Object state change records:
<<<<

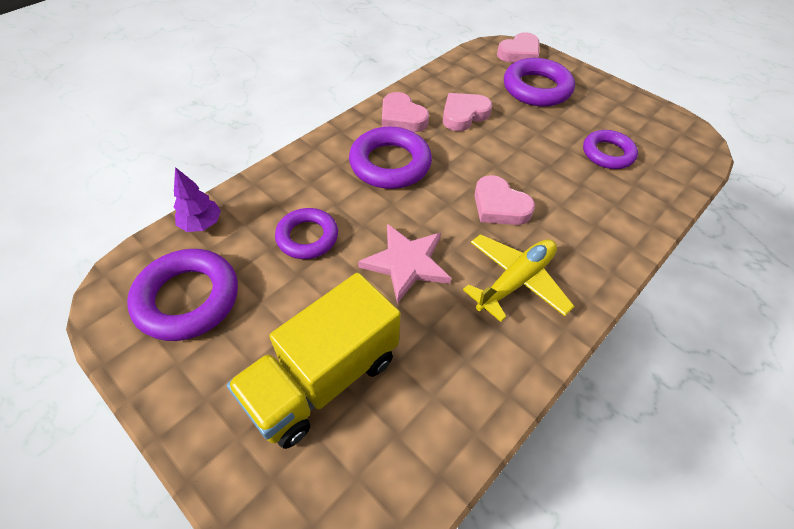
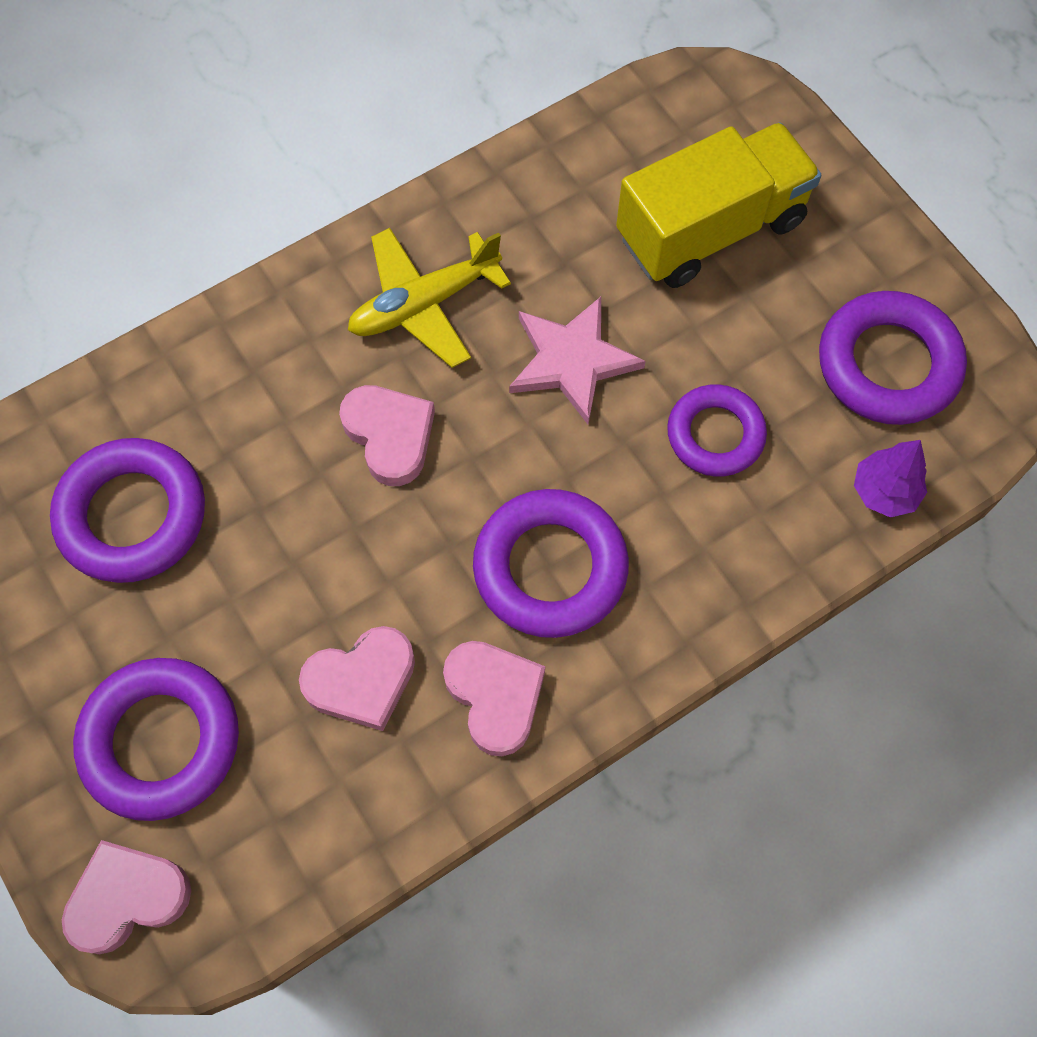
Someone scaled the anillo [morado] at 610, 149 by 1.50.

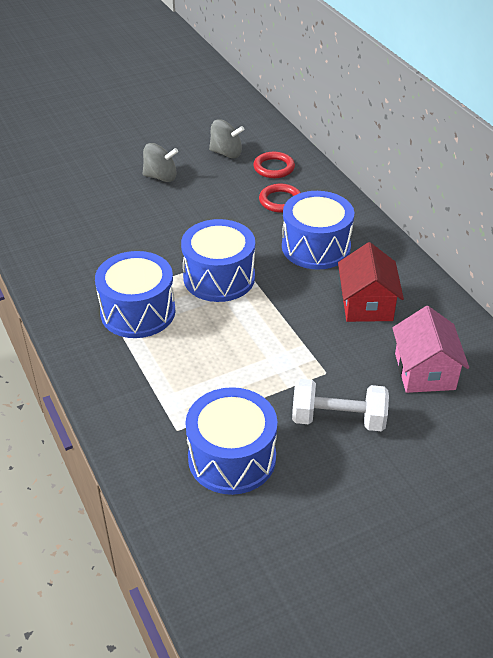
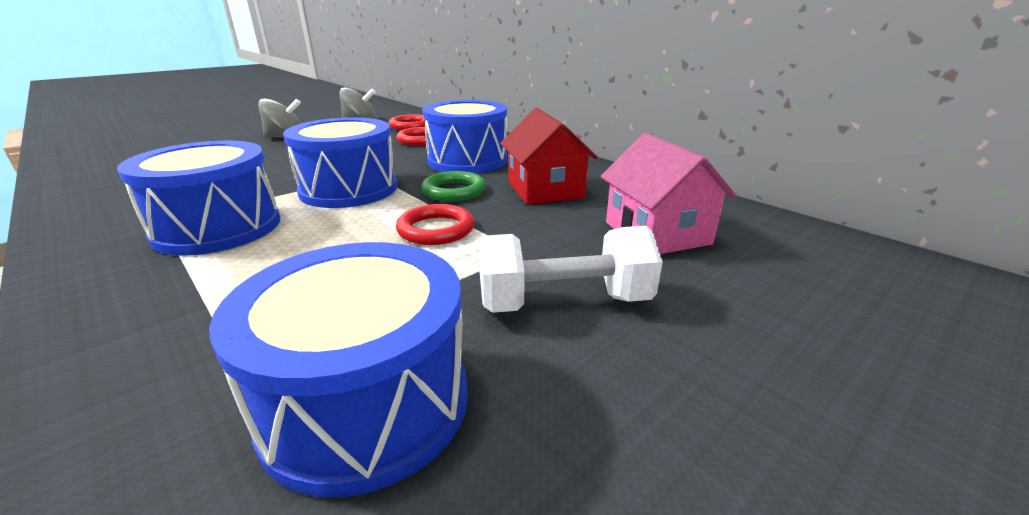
Someone put down the anillo [verde] at 453, 186.
Someone put down the anillo [rojo] at 435, 224.

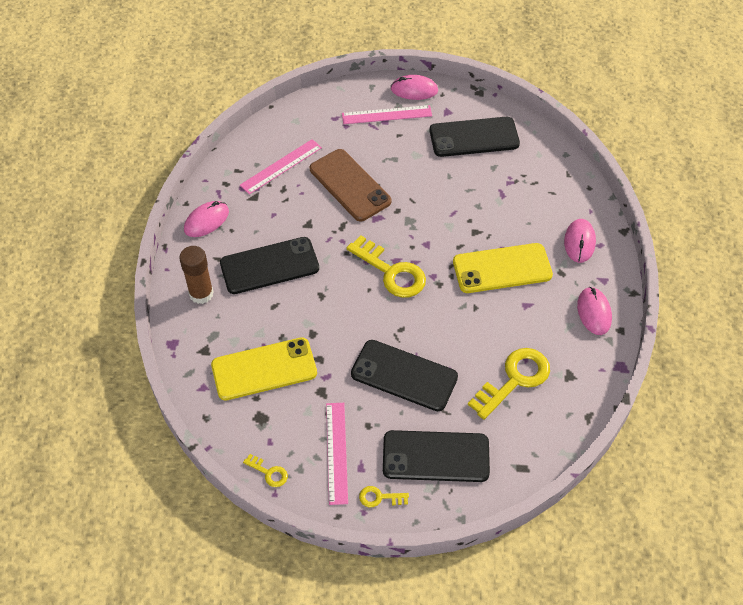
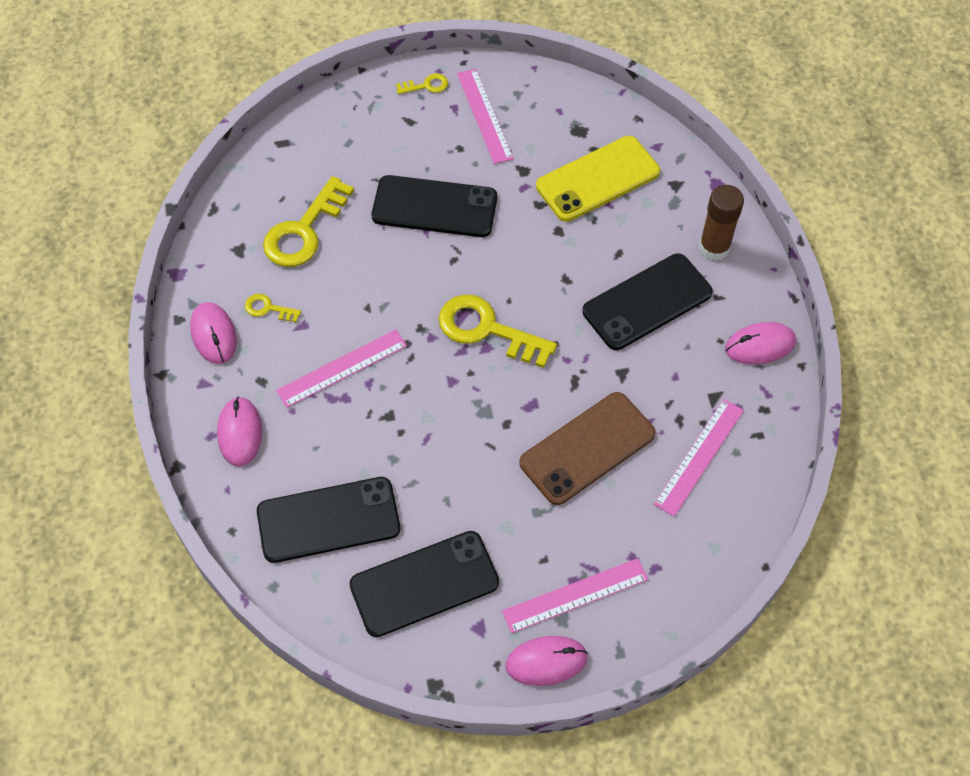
Someone rotated the móvil [marrón] at 350, 185 by 75 degrees counterclockwise.
Someone rotated the ratón [rosa] at 206, 219 by 45 degrees clockwise.
Someone swapped the móvil [amarillo] at 503, 268 for the regla [rosa] at 341, 368.
Someone carried the móvil [negro] from 436, 456 to 329, 520.
Someone carried the llave [amarillo] from 265, 470 to 273, 308.

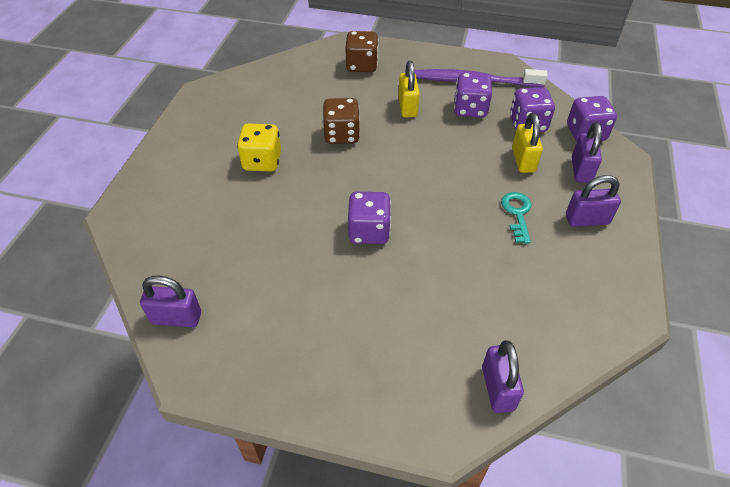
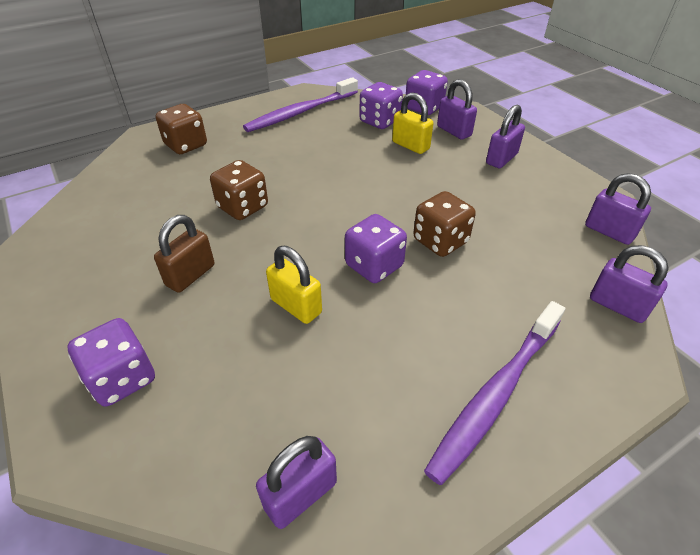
Someone carried the candado [amarillo] from 409, 89 to 294, 285.
Someone carried the dado [morado] from 473, 95 to 111, 362.
Someone swapped the dado [amarillo] at 259, 148 for the candado [marrón] at 184, 254.
Someone took away the llave [turquesa] at 516, 218.
Someone put down the candado [morado] at 618, 209.
Someone put down the dado [marrón] at 444, 224.
Someone put down the cepillo de dientes [morado] at 494, 393.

>>>>

* _Your goal_
Pictures are to be left out while the lines from the beginning of the records through the line with "Someone rotated the ratón" are copied word for word.

* _Solution to the problem_
Someone scaled the anillo [morado] at 610, 149 by 1.50.

Someone put down the anillo [verde] at 453, 186.
Someone put down the anillo [rojo] at 435, 224.

Someone rotated the móvil [marrón] at 350, 185 by 75 degrees counterclockwise.
Someone rotated the ratón [rosa] at 206, 219 by 45 degrees clockwise.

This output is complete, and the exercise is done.